> [Supplied material]
# # # # # # #

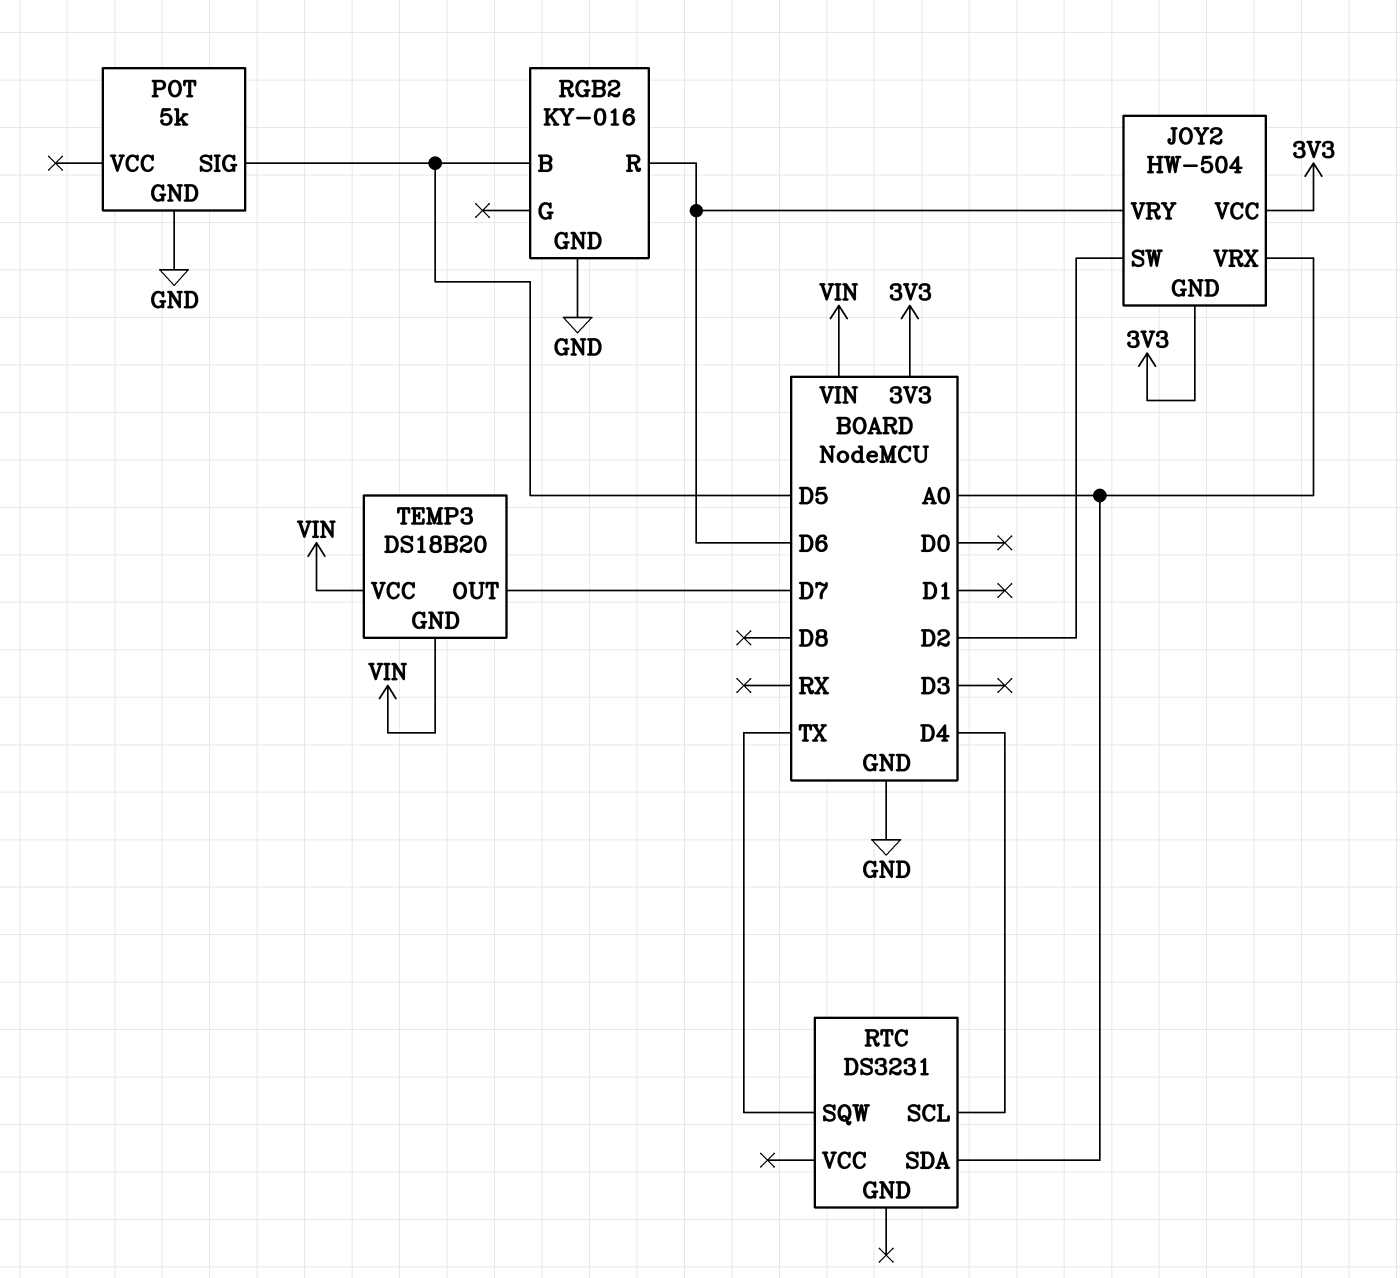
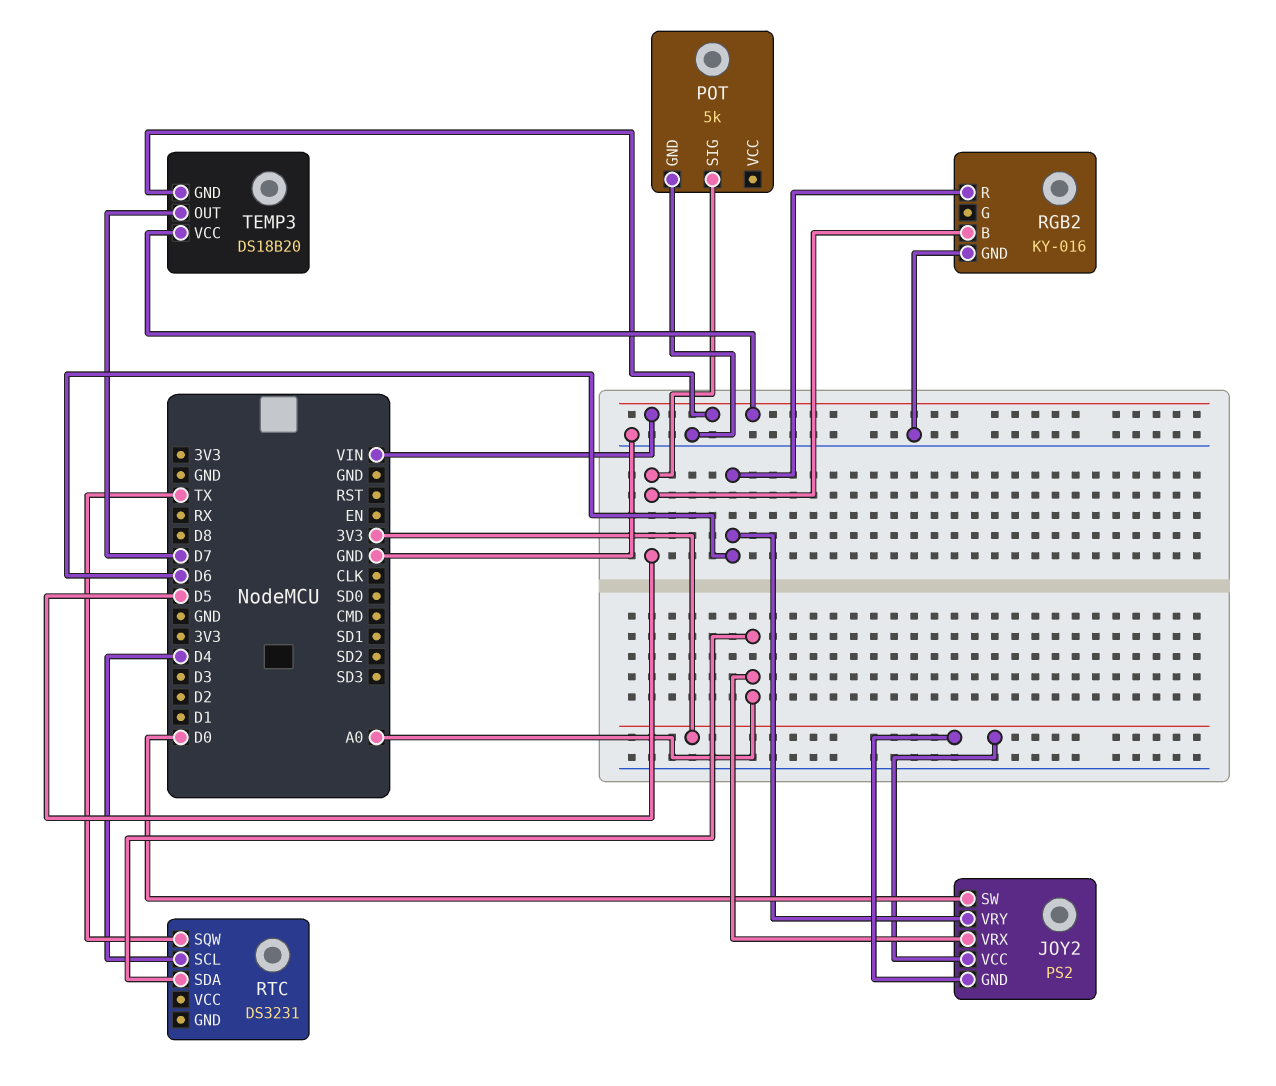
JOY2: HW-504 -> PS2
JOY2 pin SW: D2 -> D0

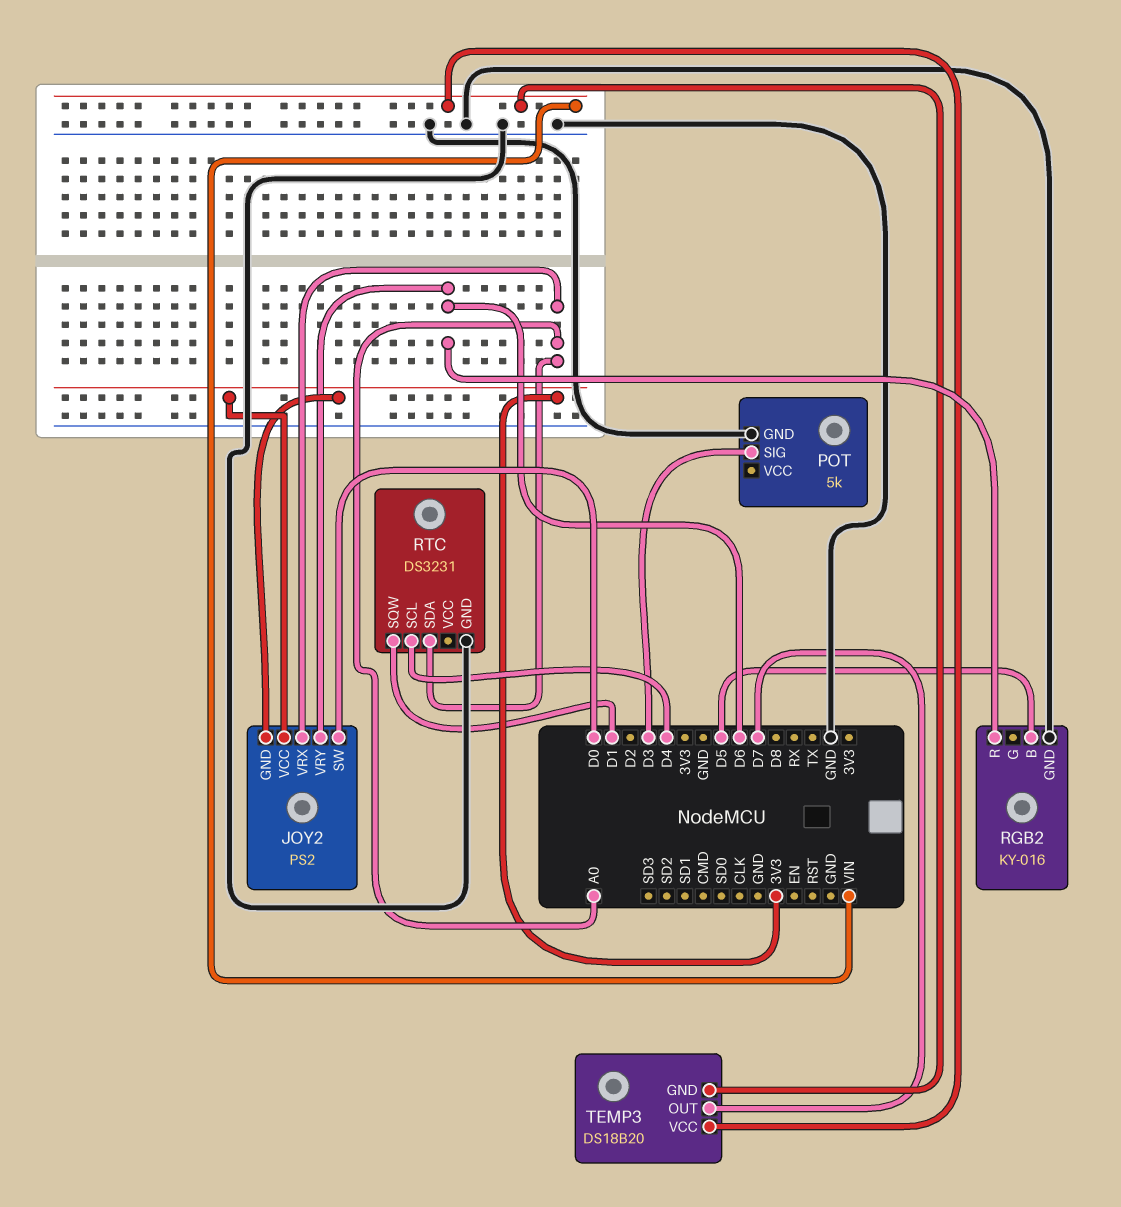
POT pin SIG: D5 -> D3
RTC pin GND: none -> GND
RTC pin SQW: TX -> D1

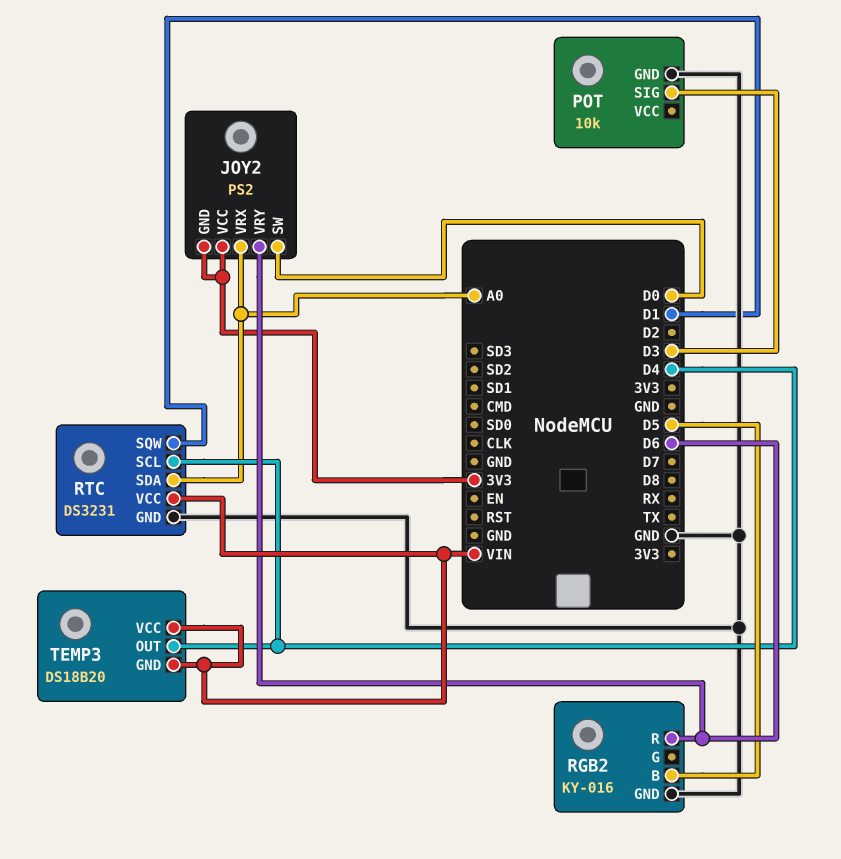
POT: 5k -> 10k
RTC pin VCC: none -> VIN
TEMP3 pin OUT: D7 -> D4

# # # # # # #

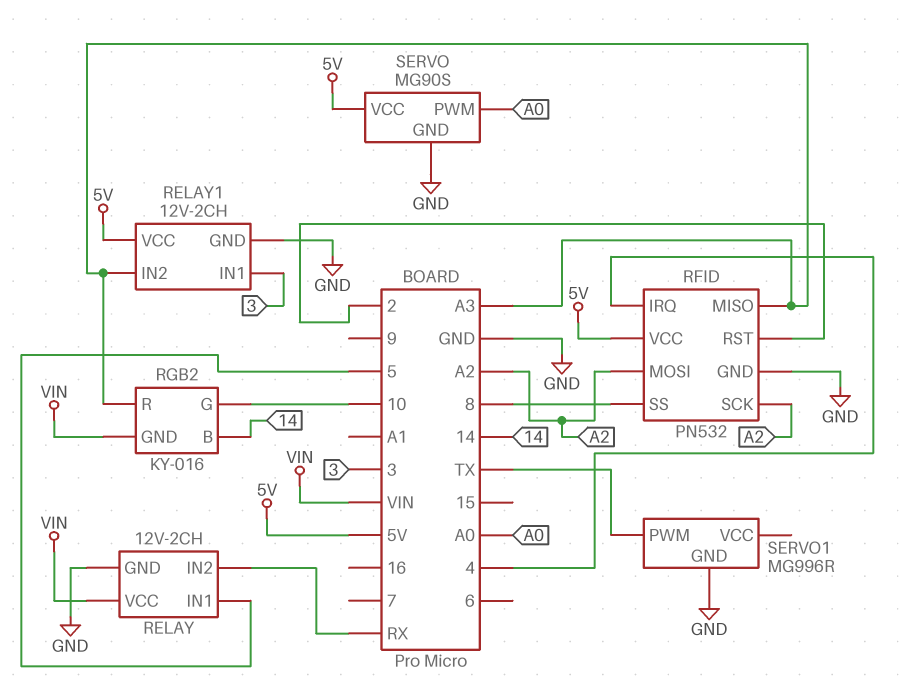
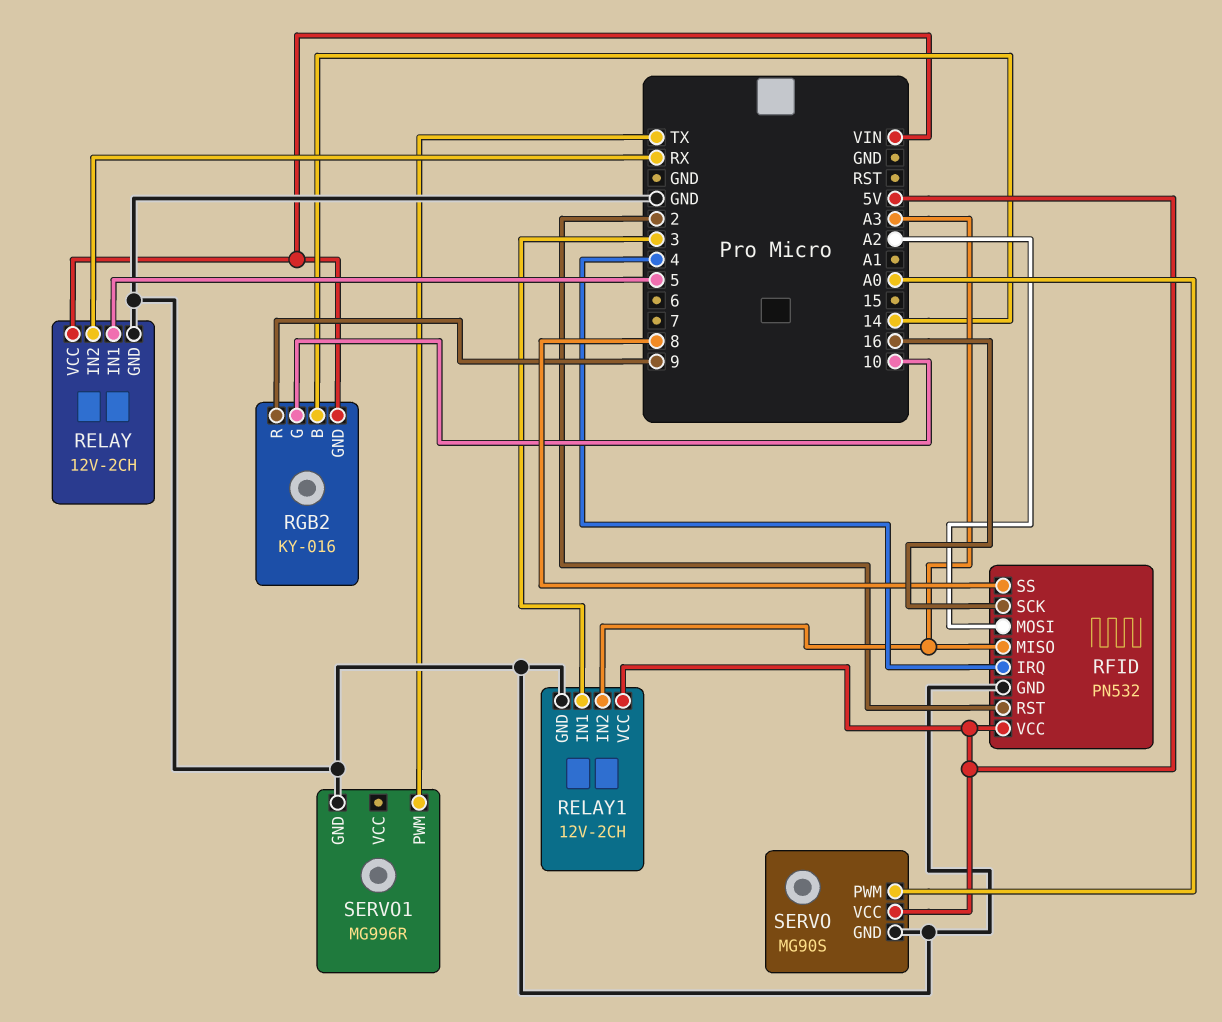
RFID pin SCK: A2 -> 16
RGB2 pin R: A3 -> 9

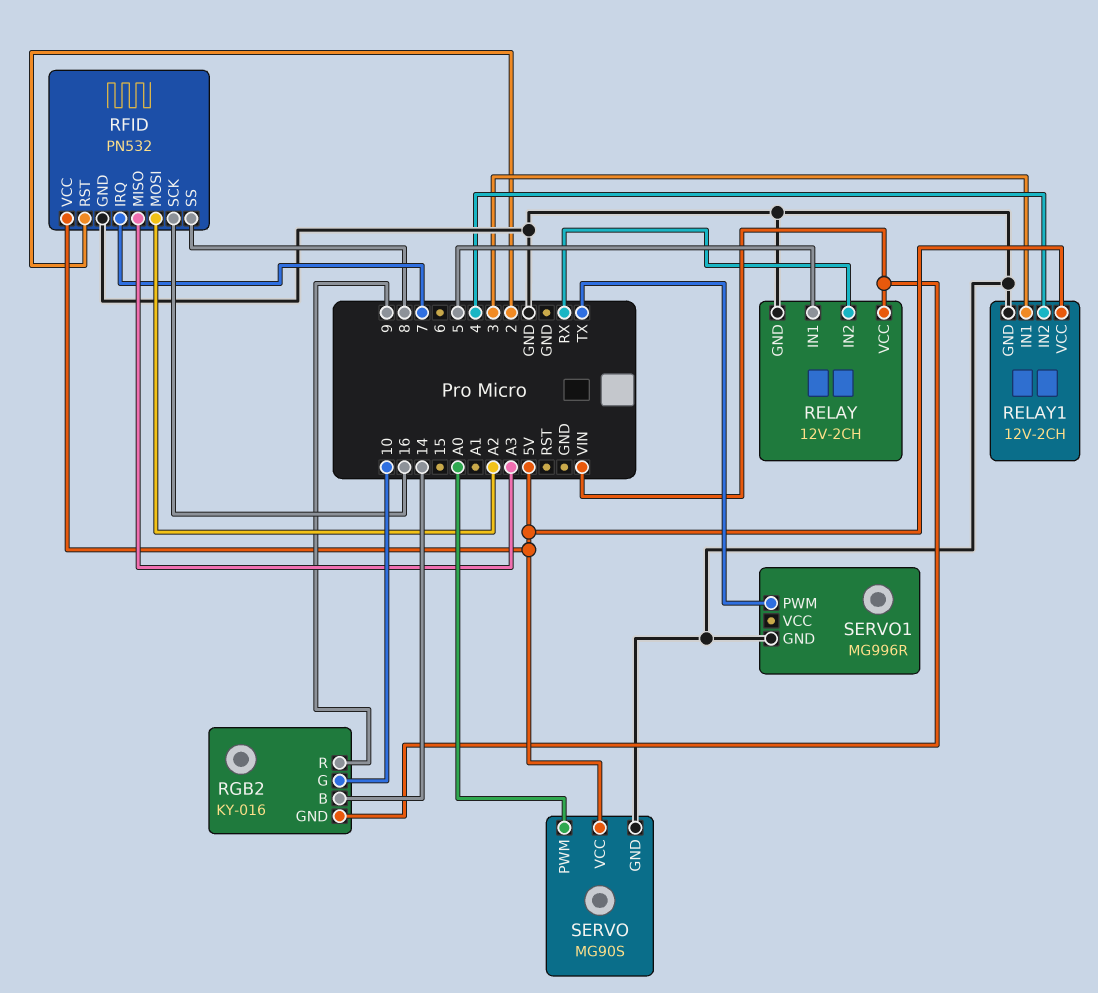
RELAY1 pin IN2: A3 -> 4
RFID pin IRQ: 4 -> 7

# # # # # # #

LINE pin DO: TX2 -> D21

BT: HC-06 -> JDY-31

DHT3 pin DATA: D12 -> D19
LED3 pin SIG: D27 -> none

# # # # # # #

In the listing above, find the line containing "JOY2: HW-504 -> PS2" and the line containing "TEMP3 pin OUT: D7 -> D4", then return both of them and every line between, exactly, without pictures.

JOY2: HW-504 -> PS2
JOY2 pin SW: D2 -> D0

POT pin SIG: D5 -> D3
RTC pin GND: none -> GND
RTC pin SQW: TX -> D1

POT: 5k -> 10k
RTC pin VCC: none -> VIN
TEMP3 pin OUT: D7 -> D4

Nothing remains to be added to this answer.